* [Exercise requirements]:
Once the pictures have been removed, repeat the remainder of the records exactly.
*** Extracted records Section Begins ***
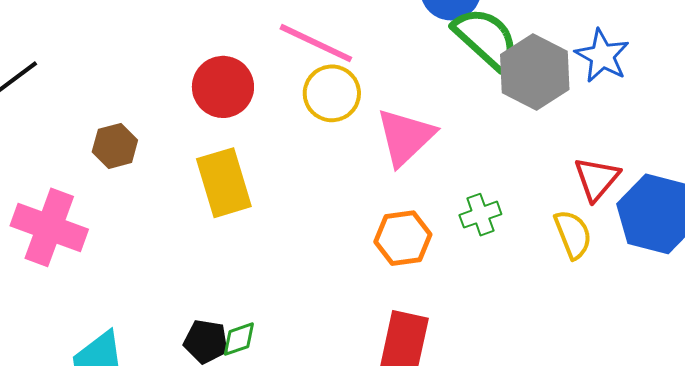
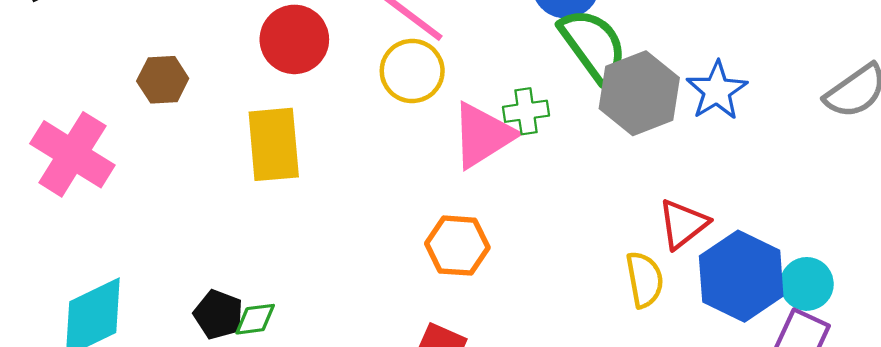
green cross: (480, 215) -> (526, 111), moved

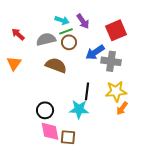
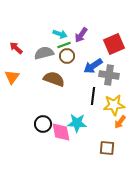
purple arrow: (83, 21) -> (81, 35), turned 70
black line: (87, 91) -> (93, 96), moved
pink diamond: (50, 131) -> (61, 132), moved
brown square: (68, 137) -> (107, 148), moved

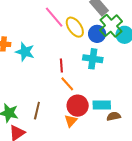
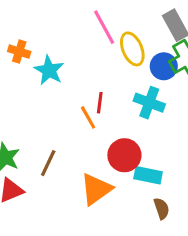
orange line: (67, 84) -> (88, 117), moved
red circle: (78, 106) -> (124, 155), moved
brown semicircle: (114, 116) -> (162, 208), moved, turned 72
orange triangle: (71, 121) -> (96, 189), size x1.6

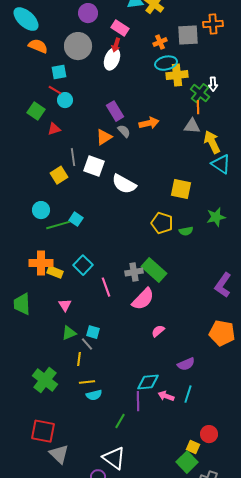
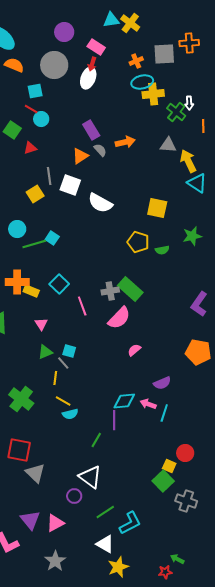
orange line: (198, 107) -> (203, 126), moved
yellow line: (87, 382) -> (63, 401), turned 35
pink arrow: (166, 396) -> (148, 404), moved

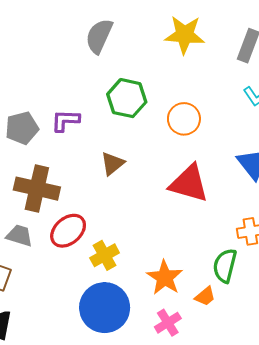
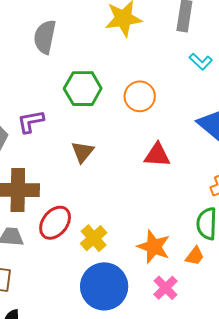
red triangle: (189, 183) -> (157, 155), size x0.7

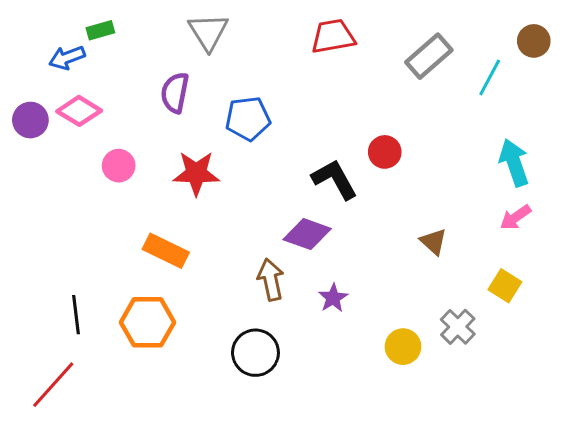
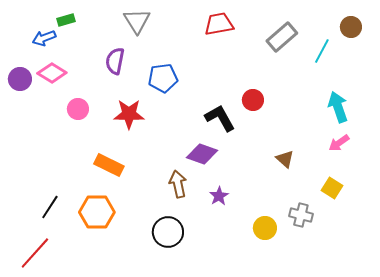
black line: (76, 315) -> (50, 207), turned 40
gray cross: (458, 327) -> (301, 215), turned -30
*** Extracted records Section Ends ***
* [Answer area]:
green cross: (480, 215) -> (526, 111), moved

purple arrow: (83, 21) -> (81, 35), turned 70
black line: (87, 91) -> (93, 96), moved
pink diamond: (50, 131) -> (61, 132), moved
brown square: (68, 137) -> (107, 148), moved

orange line: (67, 84) -> (88, 117), moved
red circle: (78, 106) -> (124, 155), moved
brown semicircle: (114, 116) -> (162, 208), moved, turned 72
orange triangle: (71, 121) -> (96, 189), size x1.6

orange line: (198, 107) -> (203, 126), moved
yellow line: (87, 382) -> (63, 401), turned 35
pink arrow: (166, 396) -> (148, 404), moved

red triangle: (189, 183) -> (157, 155), size x0.7

black line: (76, 315) -> (50, 207), turned 40
gray cross: (458, 327) -> (301, 215), turned -30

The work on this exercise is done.